## PROBLEM:
Find every line of the records that has "none" and return it.
════
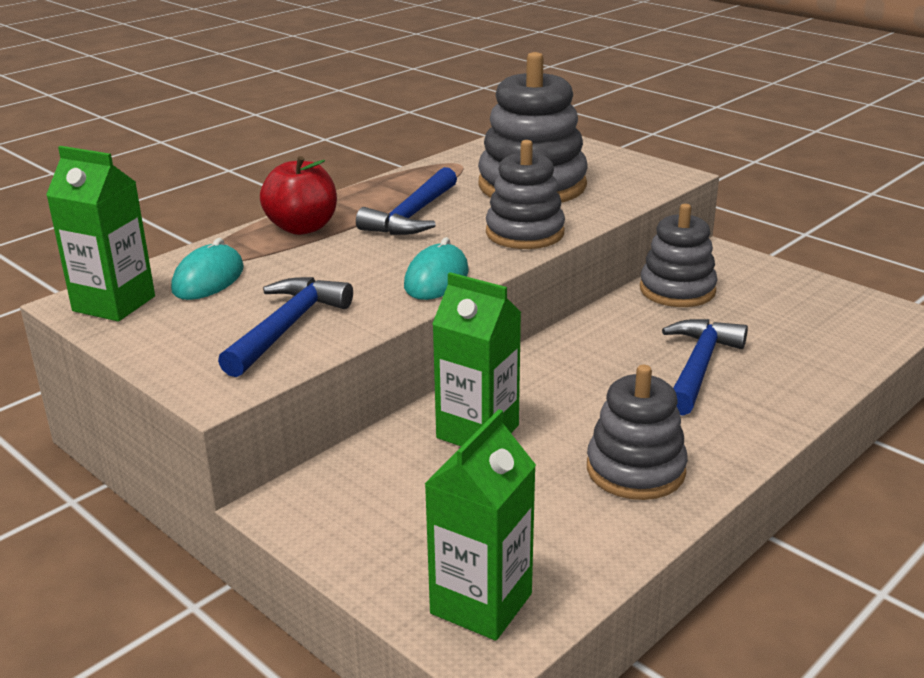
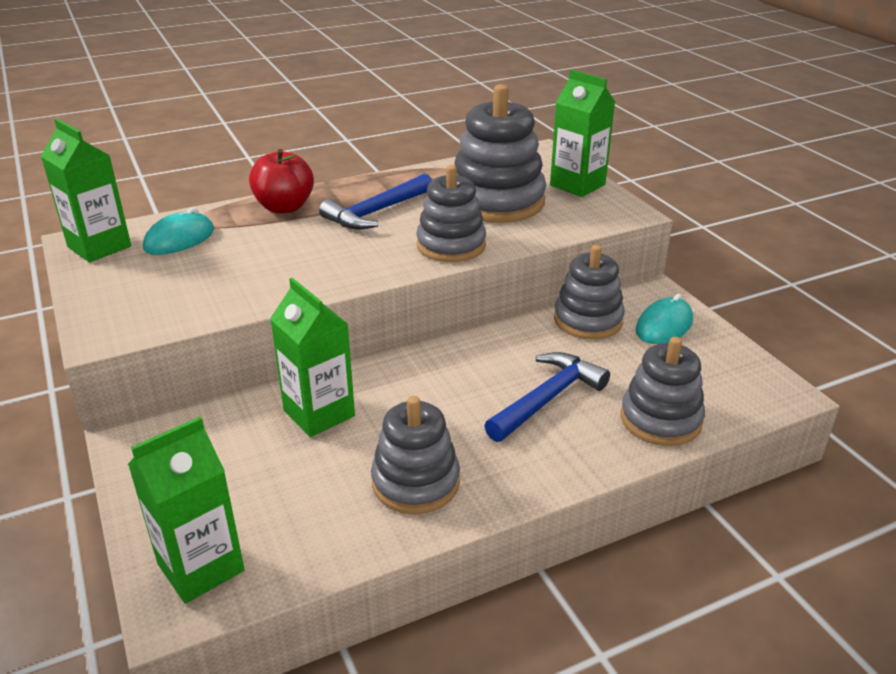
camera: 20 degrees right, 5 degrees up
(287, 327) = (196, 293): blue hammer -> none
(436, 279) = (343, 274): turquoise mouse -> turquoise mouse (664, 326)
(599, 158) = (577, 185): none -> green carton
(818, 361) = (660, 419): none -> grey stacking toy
════
## TASK RESPONSE:
(287, 327) = (196, 293): blue hammer -> none
(599, 158) = (577, 185): none -> green carton
(818, 361) = (660, 419): none -> grey stacking toy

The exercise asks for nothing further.